PROBLEM TO WORK ON
Return each record unchanged and drop the images.

EXTRACTED RECORDS
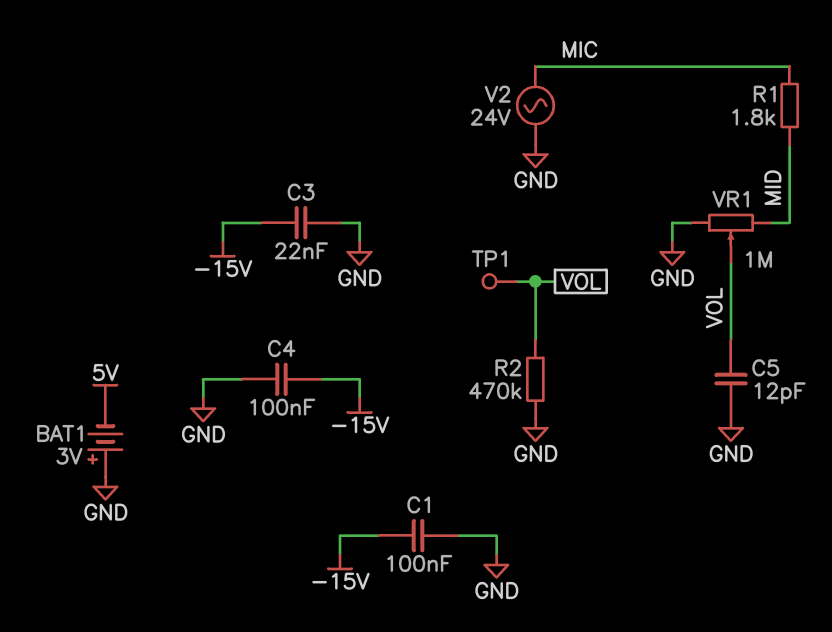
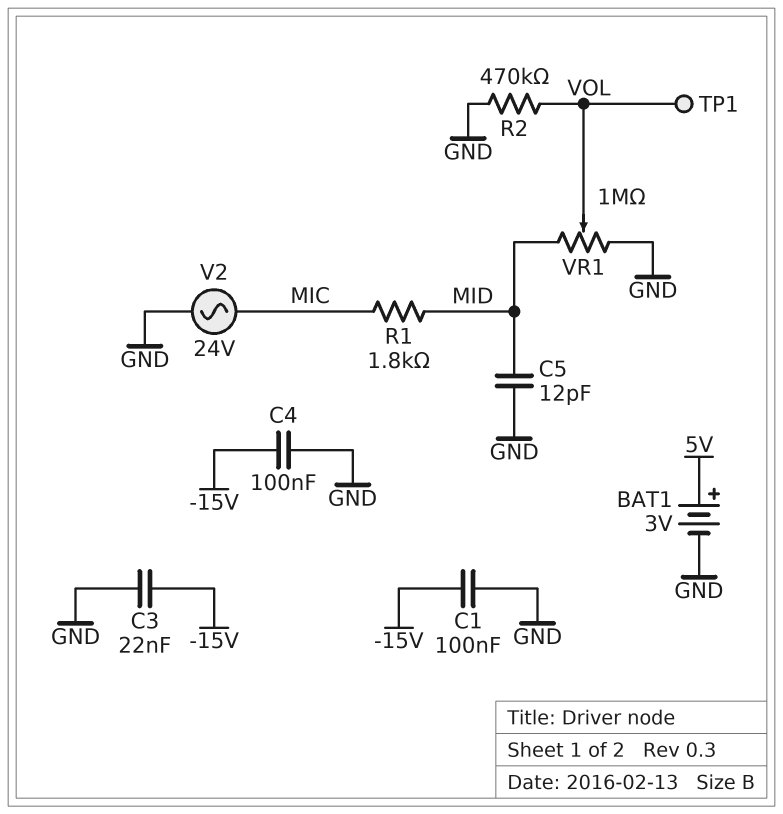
BAT1: 3V (plus GND, minus 5V) -> 3V (plus 5V, minus GND)
C5: 12pF (GND, VOL) -> 12pF (GND, MID)

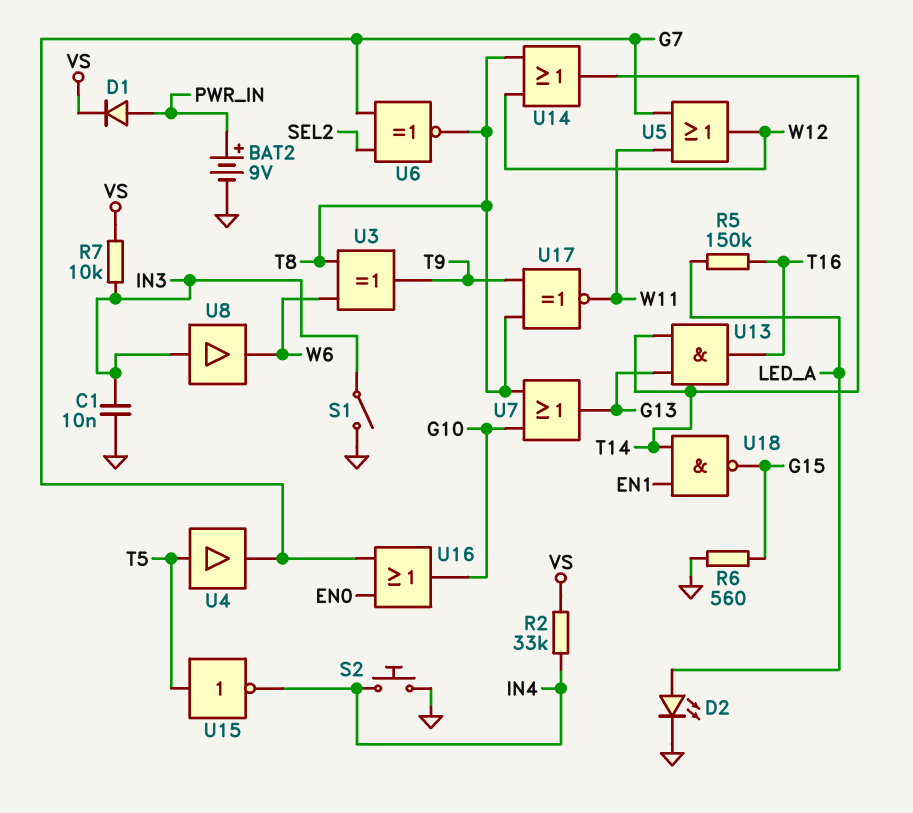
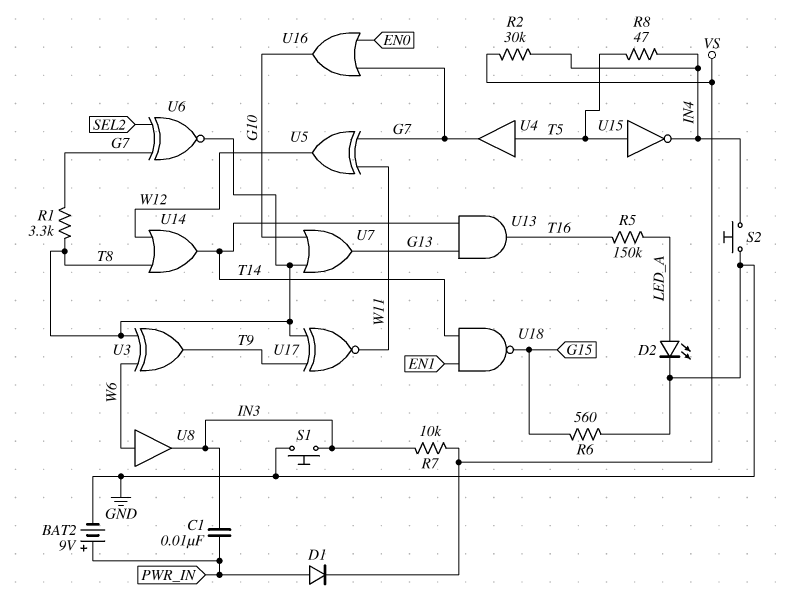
C1: 10nF (GND, IN3) -> 10nF (IN3, PWR_IN)
R1: none -> 3.3k (G7, T8)
R2: 33k (IN4, VS) -> 30k (IN4, VS)
R8: none -> 47 (IN4, T5)
S1: switch (GND, IN3) -> button (GND, IN3)
U5: OR (in G7, in W11, out W12) -> XOR (in G7, in W11, out W12)
U8: buffer (in IN3, out W6) -> buffer (in W6, out IN3)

RESPONSE TO THIS TASK
BAT1: 3V (plus GND, minus 5V) -> 3V (plus 5V, minus GND)
C5: 12pF (GND, VOL) -> 12pF (GND, MID)

C1: 10nF (GND, IN3) -> 10nF (IN3, PWR_IN)
R1: none -> 3.3k (G7, T8)
R2: 33k (IN4, VS) -> 30k (IN4, VS)
R8: none -> 47 (IN4, T5)
S1: switch (GND, IN3) -> button (GND, IN3)
U5: OR (in G7, in W11, out W12) -> XOR (in G7, in W11, out W12)
U8: buffer (in IN3, out W6) -> buffer (in W6, out IN3)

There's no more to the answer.